PROBLEM:
Your task is to copy the lines of the data below from the line holding "C101: 1.5uF (n4, n14) -> none" through the line holding "R109: none -> 680 (n4, n14)", inclusive, exactly and with nothing added.

Edit difference data:
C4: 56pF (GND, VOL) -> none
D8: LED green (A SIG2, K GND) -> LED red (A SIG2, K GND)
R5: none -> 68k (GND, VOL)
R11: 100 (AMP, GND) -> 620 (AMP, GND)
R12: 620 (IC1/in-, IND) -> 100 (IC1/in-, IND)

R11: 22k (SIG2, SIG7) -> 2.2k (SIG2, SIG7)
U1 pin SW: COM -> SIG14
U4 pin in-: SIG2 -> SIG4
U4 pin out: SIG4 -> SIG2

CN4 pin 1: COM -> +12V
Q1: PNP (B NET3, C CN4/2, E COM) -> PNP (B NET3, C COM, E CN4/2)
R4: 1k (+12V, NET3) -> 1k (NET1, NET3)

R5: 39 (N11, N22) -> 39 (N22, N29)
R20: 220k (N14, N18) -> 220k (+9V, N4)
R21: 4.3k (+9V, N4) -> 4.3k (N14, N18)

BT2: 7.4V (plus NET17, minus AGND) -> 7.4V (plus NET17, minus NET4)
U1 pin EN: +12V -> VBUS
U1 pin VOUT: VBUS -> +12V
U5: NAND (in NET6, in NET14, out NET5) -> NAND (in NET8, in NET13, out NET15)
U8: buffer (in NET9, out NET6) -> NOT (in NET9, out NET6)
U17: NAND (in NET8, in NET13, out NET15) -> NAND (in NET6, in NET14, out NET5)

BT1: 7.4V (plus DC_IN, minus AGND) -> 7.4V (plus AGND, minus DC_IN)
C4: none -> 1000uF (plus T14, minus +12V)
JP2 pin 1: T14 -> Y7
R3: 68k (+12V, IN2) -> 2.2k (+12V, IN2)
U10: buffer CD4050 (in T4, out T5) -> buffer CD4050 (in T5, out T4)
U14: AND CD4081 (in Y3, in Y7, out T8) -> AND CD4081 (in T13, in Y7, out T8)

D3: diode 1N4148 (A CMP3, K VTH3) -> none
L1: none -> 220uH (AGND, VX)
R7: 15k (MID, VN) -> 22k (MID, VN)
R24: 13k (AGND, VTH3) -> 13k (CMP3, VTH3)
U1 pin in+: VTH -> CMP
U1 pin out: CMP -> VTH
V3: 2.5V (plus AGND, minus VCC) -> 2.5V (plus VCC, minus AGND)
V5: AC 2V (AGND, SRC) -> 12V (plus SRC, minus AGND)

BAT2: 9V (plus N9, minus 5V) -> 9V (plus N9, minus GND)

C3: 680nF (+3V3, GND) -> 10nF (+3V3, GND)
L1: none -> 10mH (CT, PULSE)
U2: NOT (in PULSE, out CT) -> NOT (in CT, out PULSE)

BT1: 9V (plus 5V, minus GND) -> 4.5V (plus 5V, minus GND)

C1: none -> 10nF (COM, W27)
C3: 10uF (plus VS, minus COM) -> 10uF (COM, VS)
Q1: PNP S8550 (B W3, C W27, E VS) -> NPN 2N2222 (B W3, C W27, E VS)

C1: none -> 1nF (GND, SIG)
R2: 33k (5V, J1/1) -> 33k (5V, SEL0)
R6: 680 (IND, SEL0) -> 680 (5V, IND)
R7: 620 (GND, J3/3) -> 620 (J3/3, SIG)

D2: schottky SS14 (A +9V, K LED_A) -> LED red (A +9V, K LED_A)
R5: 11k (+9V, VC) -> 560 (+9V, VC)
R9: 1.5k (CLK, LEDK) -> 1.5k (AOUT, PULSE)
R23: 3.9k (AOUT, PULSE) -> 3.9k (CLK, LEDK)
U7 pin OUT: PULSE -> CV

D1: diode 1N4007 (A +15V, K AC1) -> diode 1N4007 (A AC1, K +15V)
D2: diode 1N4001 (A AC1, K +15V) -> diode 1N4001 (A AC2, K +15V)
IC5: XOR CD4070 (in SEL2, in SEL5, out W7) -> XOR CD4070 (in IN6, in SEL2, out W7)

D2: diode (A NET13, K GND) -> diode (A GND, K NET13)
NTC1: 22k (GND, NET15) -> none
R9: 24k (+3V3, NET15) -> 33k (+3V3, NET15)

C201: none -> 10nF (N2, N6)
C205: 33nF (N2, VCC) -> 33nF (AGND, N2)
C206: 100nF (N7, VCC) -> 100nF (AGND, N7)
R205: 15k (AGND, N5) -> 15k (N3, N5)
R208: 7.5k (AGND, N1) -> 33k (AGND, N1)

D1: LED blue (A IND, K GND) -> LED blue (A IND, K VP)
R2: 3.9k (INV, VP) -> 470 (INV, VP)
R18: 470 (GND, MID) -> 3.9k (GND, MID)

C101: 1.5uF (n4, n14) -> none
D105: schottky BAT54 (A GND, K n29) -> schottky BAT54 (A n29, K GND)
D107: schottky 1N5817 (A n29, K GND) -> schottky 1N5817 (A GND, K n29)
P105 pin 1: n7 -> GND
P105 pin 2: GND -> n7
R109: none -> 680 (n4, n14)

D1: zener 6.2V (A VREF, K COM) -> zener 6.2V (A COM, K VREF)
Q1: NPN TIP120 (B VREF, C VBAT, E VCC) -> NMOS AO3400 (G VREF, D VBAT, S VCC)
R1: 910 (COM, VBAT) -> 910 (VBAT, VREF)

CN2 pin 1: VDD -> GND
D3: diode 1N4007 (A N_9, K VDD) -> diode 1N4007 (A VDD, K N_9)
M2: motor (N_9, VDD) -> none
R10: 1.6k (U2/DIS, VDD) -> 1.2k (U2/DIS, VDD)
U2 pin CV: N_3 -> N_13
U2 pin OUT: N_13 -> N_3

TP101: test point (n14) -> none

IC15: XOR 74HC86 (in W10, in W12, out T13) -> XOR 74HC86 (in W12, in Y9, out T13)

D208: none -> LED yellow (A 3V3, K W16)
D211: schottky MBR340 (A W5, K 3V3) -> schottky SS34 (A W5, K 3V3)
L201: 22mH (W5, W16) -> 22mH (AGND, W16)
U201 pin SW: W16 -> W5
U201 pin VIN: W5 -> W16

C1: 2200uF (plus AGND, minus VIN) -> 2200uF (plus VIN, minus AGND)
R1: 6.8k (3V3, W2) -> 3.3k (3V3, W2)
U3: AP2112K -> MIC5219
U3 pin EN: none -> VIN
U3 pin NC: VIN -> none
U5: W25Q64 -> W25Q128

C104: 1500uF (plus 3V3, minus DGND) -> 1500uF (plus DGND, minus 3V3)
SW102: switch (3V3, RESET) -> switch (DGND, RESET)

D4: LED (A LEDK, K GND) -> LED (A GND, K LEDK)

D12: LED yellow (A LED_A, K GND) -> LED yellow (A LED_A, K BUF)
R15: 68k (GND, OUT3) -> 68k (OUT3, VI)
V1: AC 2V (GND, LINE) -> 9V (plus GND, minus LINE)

EXERCISE OUTPUT:
C101: 1.5uF (n4, n14) -> none
D105: schottky BAT54 (A GND, K n29) -> schottky BAT54 (A n29, K GND)
D107: schottky 1N5817 (A n29, K GND) -> schottky 1N5817 (A GND, K n29)
P105 pin 1: n7 -> GND
P105 pin 2: GND -> n7
R109: none -> 680 (n4, n14)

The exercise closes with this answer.